■ **Activity**
Return exactly the span of lines that opens with the line containing "- appeared: leaf-green_hammer <218, 280>" and closes with the last line of the data, inclusive.

Scene image comparisons
--
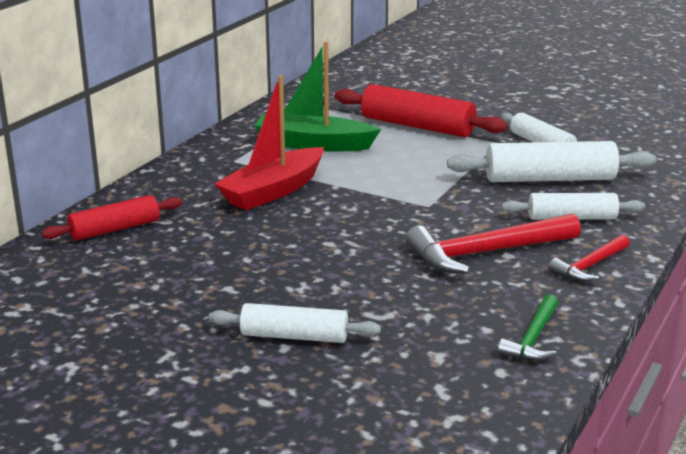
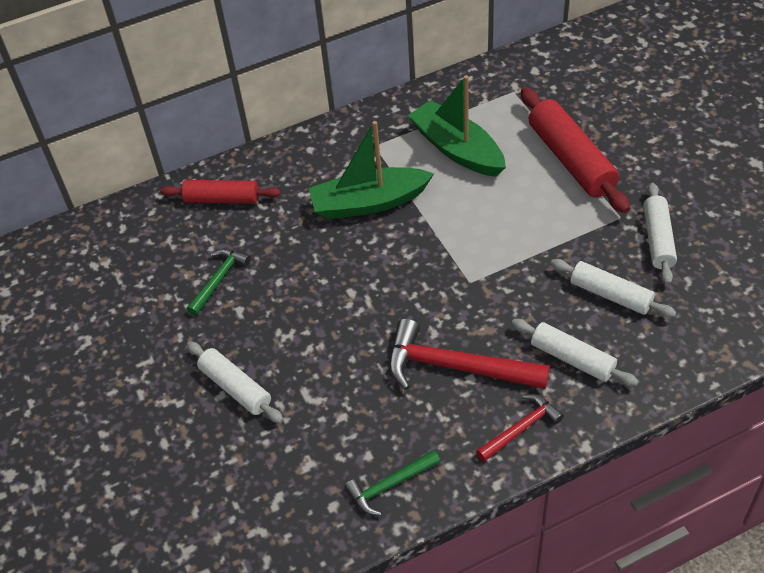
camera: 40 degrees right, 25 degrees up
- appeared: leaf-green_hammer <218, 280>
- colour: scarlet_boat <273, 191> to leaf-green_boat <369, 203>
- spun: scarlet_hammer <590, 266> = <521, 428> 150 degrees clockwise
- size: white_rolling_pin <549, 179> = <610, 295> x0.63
--
■ **Exercise answer**
- appeared: leaf-green_hammer <218, 280>
- colour: scarlet_boat <273, 191> to leaf-green_boat <369, 203>
- spun: scarlet_hammer <590, 266> = <521, 428> 150 degrees clockwise
- size: white_rolling_pin <549, 179> = <610, 295> x0.63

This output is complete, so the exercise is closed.